[What you should do] Pick out every row below that contains the string "mark", and copy each of those rows in full.

[Dataset rows]
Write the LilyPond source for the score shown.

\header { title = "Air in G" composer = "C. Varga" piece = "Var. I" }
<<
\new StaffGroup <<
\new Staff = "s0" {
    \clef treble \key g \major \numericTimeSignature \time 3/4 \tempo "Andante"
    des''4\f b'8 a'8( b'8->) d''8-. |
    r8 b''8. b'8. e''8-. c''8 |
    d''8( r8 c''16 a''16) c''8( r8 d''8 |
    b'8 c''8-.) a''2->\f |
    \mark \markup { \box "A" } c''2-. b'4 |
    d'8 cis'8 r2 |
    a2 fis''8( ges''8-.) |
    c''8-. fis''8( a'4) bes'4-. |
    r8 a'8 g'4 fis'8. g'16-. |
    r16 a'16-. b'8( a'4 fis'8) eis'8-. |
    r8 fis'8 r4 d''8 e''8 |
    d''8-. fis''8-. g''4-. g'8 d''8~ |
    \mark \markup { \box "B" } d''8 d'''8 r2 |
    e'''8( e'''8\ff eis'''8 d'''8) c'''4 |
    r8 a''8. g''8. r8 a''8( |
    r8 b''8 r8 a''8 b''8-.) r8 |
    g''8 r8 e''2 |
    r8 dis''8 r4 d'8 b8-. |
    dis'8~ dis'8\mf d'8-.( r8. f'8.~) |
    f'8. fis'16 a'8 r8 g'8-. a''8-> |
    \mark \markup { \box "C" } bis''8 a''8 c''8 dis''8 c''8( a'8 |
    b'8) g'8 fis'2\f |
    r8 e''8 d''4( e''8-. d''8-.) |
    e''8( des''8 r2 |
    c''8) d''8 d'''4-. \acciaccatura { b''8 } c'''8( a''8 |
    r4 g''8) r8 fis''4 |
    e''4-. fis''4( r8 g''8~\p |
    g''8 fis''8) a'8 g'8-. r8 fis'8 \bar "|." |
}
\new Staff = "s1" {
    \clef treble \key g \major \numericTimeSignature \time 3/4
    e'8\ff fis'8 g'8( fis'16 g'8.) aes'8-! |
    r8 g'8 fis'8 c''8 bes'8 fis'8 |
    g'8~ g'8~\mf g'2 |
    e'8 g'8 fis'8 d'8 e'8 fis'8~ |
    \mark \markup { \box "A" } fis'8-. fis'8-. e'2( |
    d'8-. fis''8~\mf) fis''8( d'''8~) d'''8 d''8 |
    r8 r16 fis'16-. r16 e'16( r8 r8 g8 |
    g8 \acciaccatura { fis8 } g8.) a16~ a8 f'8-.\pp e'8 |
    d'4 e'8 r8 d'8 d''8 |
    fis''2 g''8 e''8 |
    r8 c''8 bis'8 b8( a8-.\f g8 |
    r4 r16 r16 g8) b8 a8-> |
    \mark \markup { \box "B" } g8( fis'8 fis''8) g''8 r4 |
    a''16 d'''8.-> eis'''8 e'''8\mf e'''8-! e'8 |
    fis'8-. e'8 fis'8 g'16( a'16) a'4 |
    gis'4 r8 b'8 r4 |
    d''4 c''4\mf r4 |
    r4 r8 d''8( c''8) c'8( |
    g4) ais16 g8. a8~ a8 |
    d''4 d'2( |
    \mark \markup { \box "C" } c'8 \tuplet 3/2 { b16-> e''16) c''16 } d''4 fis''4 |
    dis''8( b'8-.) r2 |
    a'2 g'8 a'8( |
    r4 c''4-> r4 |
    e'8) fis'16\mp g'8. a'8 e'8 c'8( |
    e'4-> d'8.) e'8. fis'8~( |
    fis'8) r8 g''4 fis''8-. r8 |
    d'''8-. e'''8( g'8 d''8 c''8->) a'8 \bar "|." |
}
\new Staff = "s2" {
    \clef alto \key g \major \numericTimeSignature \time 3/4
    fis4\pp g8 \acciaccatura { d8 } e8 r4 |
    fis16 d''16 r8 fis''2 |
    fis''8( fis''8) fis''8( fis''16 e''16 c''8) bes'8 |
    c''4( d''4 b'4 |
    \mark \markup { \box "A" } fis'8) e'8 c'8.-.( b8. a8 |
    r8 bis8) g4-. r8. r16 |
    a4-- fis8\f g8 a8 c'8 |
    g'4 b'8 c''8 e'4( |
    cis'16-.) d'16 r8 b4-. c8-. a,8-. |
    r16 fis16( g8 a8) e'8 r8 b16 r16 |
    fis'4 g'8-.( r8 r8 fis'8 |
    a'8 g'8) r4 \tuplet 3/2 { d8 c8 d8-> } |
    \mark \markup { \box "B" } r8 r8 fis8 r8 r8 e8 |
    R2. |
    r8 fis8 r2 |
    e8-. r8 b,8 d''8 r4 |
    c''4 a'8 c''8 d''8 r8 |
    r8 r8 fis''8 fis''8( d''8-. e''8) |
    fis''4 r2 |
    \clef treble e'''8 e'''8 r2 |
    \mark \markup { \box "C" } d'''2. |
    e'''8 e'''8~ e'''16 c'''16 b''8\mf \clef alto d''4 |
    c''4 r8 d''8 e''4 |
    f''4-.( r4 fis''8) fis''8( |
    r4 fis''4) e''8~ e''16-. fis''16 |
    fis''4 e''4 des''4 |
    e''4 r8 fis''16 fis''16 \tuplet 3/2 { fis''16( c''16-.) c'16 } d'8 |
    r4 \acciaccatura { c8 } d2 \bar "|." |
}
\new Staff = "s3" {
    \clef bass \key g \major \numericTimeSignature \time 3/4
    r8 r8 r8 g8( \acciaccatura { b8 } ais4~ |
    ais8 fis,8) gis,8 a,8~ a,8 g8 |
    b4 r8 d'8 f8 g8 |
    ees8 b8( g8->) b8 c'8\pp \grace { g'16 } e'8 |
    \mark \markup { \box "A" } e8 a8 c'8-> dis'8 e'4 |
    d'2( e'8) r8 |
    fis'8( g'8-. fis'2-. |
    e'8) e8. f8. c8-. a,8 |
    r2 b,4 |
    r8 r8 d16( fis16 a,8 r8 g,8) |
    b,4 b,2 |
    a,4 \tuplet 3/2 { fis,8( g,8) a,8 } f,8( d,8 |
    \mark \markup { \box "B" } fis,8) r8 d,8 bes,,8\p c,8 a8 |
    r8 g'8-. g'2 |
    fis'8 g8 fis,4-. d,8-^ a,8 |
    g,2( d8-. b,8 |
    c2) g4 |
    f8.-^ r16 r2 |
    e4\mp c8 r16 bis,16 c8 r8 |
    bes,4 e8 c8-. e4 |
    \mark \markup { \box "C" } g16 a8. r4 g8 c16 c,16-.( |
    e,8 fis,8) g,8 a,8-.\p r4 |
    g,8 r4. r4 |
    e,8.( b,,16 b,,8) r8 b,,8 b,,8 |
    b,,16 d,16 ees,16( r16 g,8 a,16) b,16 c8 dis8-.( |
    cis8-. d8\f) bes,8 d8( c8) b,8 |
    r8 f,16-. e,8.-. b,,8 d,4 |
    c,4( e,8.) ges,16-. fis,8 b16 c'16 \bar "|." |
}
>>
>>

[Worked solution]
    \mark \markup { \box "A" } c''2-. b'4 |
    \mark \markup { \box "B" } d''8 d'''8 r2 |
    \mark \markup { \box "C" } bis''8 a''8 c''8 dis''8 c''8( a'8 |
    \mark \markup { \box "A" } fis'8-. fis'8-. e'2( |
    \mark \markup { \box "B" } g8( fis'8 fis''8) g''8 r4 |
    \mark \markup { \box "C" } c'8 \tuplet 3/2 { b16-> e''16) c''16 } d''4 fis''4 |
    \mark \markup { \box "A" } fis'8) e'8 c'8.-.( b8. a8 |
    \mark \markup { \box "B" } r8 r8 fis8 r8 r8 e8 |
    \mark \markup { \box "C" } d'''2. |
    \mark \markup { \box "A" } e8 a8 c'8-> dis'8 e'4 |
    \mark \markup { \box "B" } fis,8) r8 d,8 bes,,8\p c,8 a8 |
    \mark \markup { \box "C" } g16 a8. r4 g8 c16 c,16-.( |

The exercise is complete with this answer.